> _To do_
List every line of the rows below that contains the string "pizz", copying each line in full.

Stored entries
────────

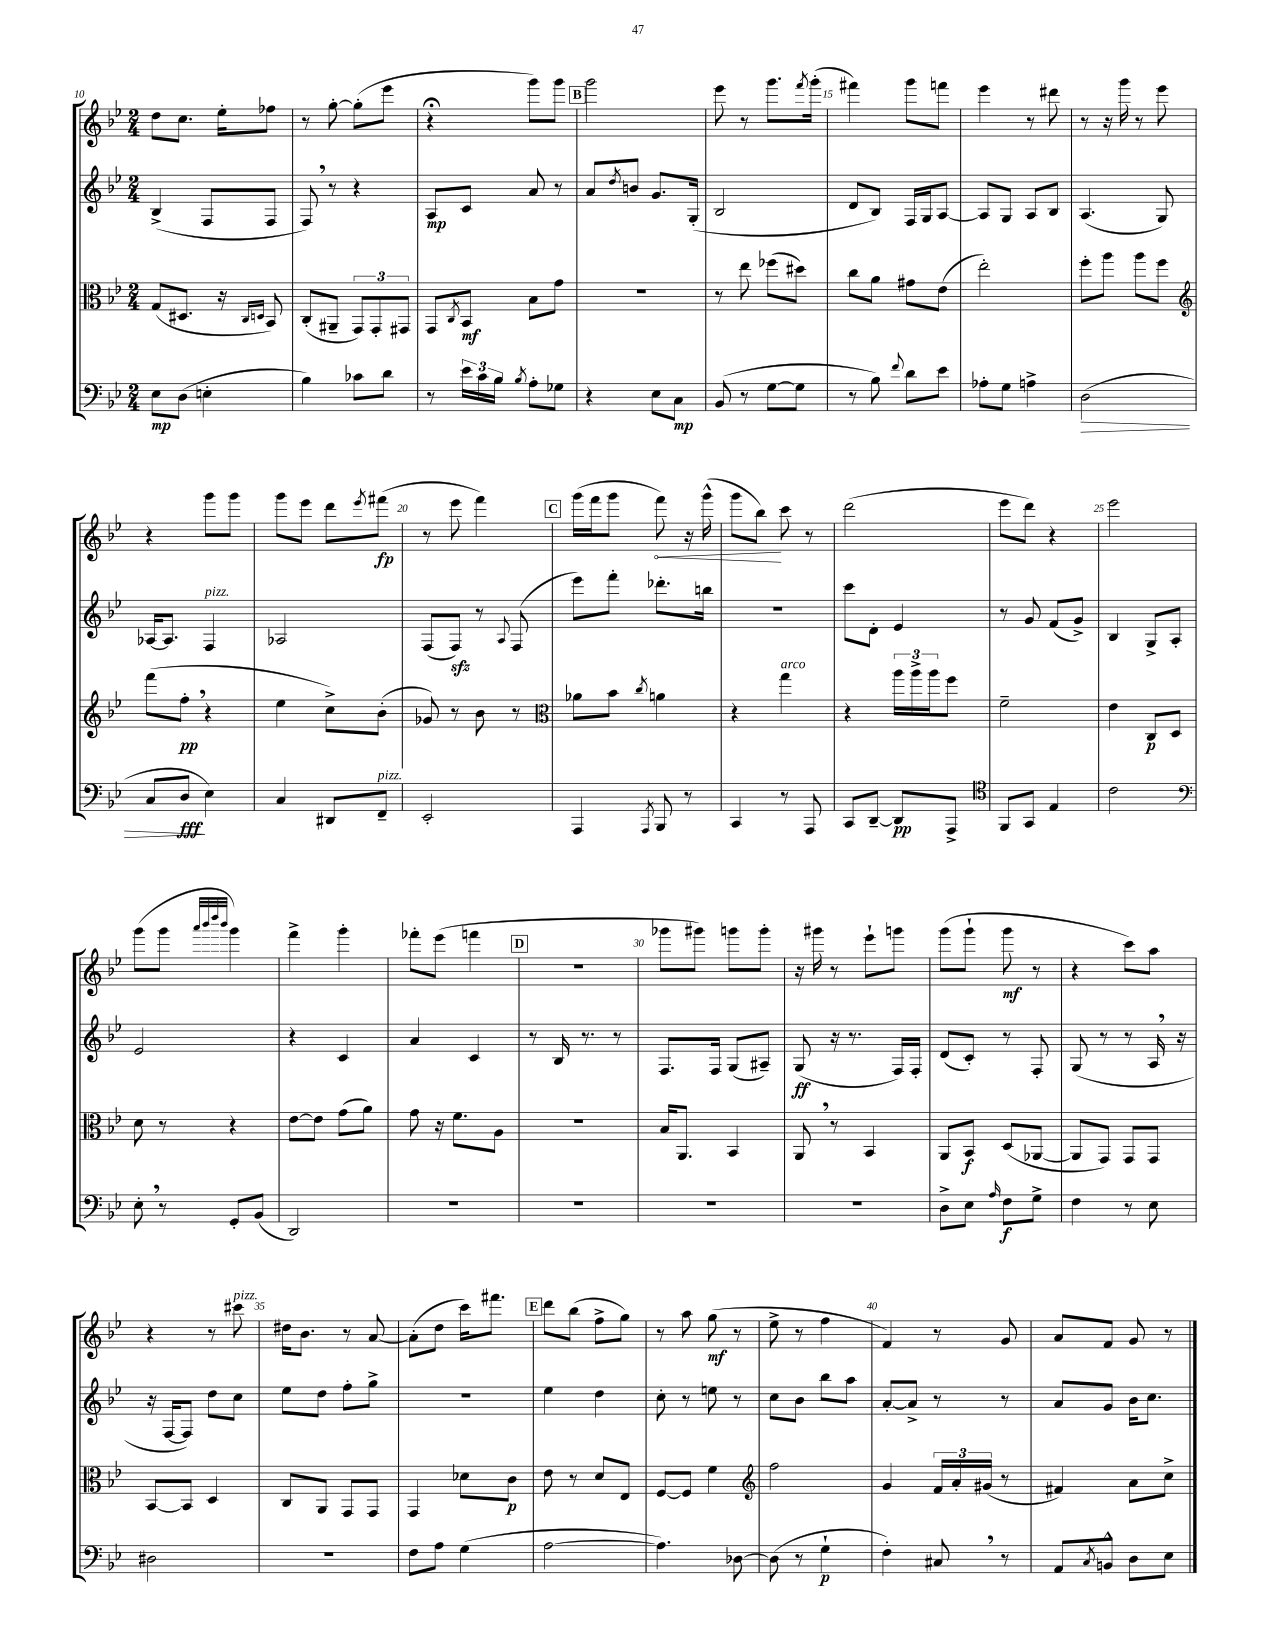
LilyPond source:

<<
\new StaffGroup <<
\new Staff = "s0" {
    \clef treble \key bes \major \numericTimeSignature \time 2/4
    d''8 c''8. ees''16-. fes''8 |
    r8 g''8~-. g''8-.( ees'''8 |
    r4\fermata g'''8) g'''8 |
    \mark \markup { \box "B" } g'''2 |
    ees'''8 r8 g'''8. \acciaccatura { f'''8 } g'''16-.( |
    fis'''4) g'''8 f'''8 |
    ees'''4 r8 dis'''8 |
    r8 r16 g'''16 r8 ees'''8 |
    r4 g'''8 g'''8 |
    g'''8 ees'''8 d'''8 \acciaccatura { ees'''8 } fis'''8\fp( |
    r8 ees'''8 f'''4) |
    \mark \markup { \box "C" } g'''16( f'''16 g'''8 \once \override Hairpin.circled-tip = ##t f'''8\<) r16 g'''16-^( |
    g'''8 bes''8\!) c'''8 r8 |
    d'''2( |
    ees'''8 d'''8) r4 |
    ees'''2 |
    g'''8( g'''8 \grace { a'''32 bes'''32 d''''32 bes'''32 } g'''4) |
    f'''4-> g'''4-. |
    fes'''8-. ees'''8( f'''4 |
    \mark \markup { \box "D" } R2 |
    ges'''8 gis'''8) g'''8 g'''8-. |
    r16 gis'''16 r8 ees'''8-! g'''8 |
    g'''8( g'''8-! g'''8\mf r8 |
    r4 c'''8) a''8 |
    r4 r8 cis'''8^\markup { \italic "pizz." } |
    dis''16 bes'8. r8 a'8~ |
    a'8-.( d''8 c'''16) fis'''8. |
    \mark \markup { \box "E" } d'''8 bes''8( f''8-> g''8) |
    r8 a''8 g''8\mf( r8 |
    ees''8-> r8 f''4 |
    f'4) r8 g'8 |
    a'8 f'8 g'8 r8 \bar "|." |
}
\new Staff = "s1" {
    \clef treble \key bes \major \numericTimeSignature \time 2/4
    bes4->( f8 f8 |
    f8) \breathe r8 r4 |
    a8\mp c'8 a'8 r8 |
    \mark \markup { \box "B" } a'8 \acciaccatura { d''8 } b'8 g'8. g16-.( |
    bes2 |
    d'8 bes8) f16 g16 a8~ |
    a8 g8 a8 bes8 |
    a4.( g8) |
    aes16~ aes8. f4^\markup { \italic "pizz." } |
    aes2 |
    f8( f8\sfz) r8 \appoggiatura { a8 } f8( |
    \mark \markup { \box "C" } ees'''8) f'''8-. des'''8.-. b''16 |
    R2 |
    c'''8 d'8-. ees'4 |
    r8 g'8 f'8( g'8->) |
    bes4 g8-> a8-. |
    ees'2 |
    r4 c'4 |
    a'4 c'4 |
    \mark \markup { \box "D" } r8 bes16 r8. r8 |
    f8. f16 g8( ais8--) |
    g8\ff( r16 r8. f16) f16-. |
    d'8( c'8-.) r8 f8-. |
    g8( r8 r8 a16 \breathe r16 |
    r16 f16~ f8) d''8 c''8 |
    ees''8 d''8 f''8-. g''8-> |
    r2 |
    \mark \markup { \box "E" } ees''4 d''4 |
    c''8-. r8 e''8 r8 |
    c''8 bes'8 bes''8 a''8 |
    a'8~-. a'8-> r8 r8 |
    a'8 g'8 bes'16 c''8. \bar "|." |
}
\new Staff = "s2" {
    \clef alto \key bes \major \numericTimeSignature \time 2/4
    g8( dis8. r16 \grace { c16 d16 } bes,8) |
    c8-.( ais,8-- \tuplet 3/2 { g,8) g,8-. gis,8 } |
    g,8 \acciaccatura { c8 } bes,8\mf bes8 g'8 |
    \mark \markup { \box "B" } r2 |
    r8 ees''8 fes''8( dis''8) |
    c''8 a'8 gis'8 ees'8( |
    ees''2-.) |
    f''8-. a''8 a''8 f''8 |
    \clef treble f'''8( f''8-.\pp \breathe r4 |
    ees''4 c''8->) bes'8-.( |
    ges'8) r8 bes'8 r8 |
    \mark \markup { \box "C" } \clef alto aes'8 bes'8 \acciaccatura { c''8 } a'4 |
    r4 g''4^\markup { \italic "arco" } |
    r4 \tuplet 3/2 { a''16 a''16-> a''16 } f''8 |
    f'2-- |
    ees'4 c8\p d8 |
    d'8 r8 r4 |
    ees'8~ ees'8 g'8( a'8) |
    g'8 r16 f'8. a8 |
    \mark \markup { \box "D" } R2 |
    bes16 a,8. bes,4 |
    a,8 \breathe r8 bes,4 |
    a,8 bes,8\f d8( aes,8~ |
    aes,8 g,8) g,8 g,8 |
    bes,8~ bes,8 d4 |
    c8 a,8 g,8 g,8 |
    g,4 des'8 c'8\p |
    \mark \markup { \box "E" } ees'8 r8 d'8 ees8 |
    f8~ f8 f'4 |
    \clef treble f''2 |
    g'4 \tuplet 3/2 { f'16 a'16-. gis'16( } r8 |
    fis'4) a'8 c''8-> \bar "|." |
}
\new Staff = "s3" {
    \clef bass \key bes \major \numericTimeSignature \time 2/4
    ees8\mp d8( e4-. |
    bes4) ces'8 d'8 |
    r8 \tuplet 3/2 { ees'16 c'16 bes16 } \acciaccatura { bes8 } a8-. ges8 |
    \mark \markup { \box "B" } r4 ees8 c8\mp |
    bes,8( r8 g8~ g8 |
    r8 bes8) \appoggiatura { f'8 } d'8 ees'8 |
    aes8-. g8 a4-> |
    d2\>( |
    c8 d8\fff\! ees4) |
    c4 dis,8 f,8--^\markup { \italic "pizz." } |
    ees,2-. |
    \mark \markup { \box "C" } a,,4 \acciaccatura { a,,8 } bes,,8 r8 |
    c,4 r8 a,,8 |
    c,8 d,8~-- d,8\pp a,,8-> |
    \clef tenor f,8 g,8 ees4 |
    c'2 |
    \clef bass ees8-. \breathe r8 g,8-. bes,8( |
    d,2) |
    R2 |
    \mark \markup { \box "D" } R2 |
    R2 |
    R2 |
    d8-> ees8 \grace { a16 } f8\f g8-> |
    f4 r8 ees8 |
    dis2 |
    R2 |
    f8 a8 g4( |
    \mark \markup { \box "E" } a2~ |
    a4.) des8~ |
    des8( r8 g4-!\p |
    f4-.) cis8 \breathe r8 |
    a,8 \acciaccatura { c8 } b,8-^ d8 ees8 \bar "|." |
}
>>
>>
\layout { \context { \Score currentBarNumber = #10 \override BarNumber.break-visibility = ##(#f #t #t) barNumberVisibility = #(every-nth-bar-number-visible 5) } }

────────

> _Exercise solution_
    r4 r8 cis'''8^\markup { \italic "pizz." } |
    aes16~ aes8. f4^\markup { \italic "pizz." } |
    c4 dis,8 f,8--^\markup { \italic "pizz." } |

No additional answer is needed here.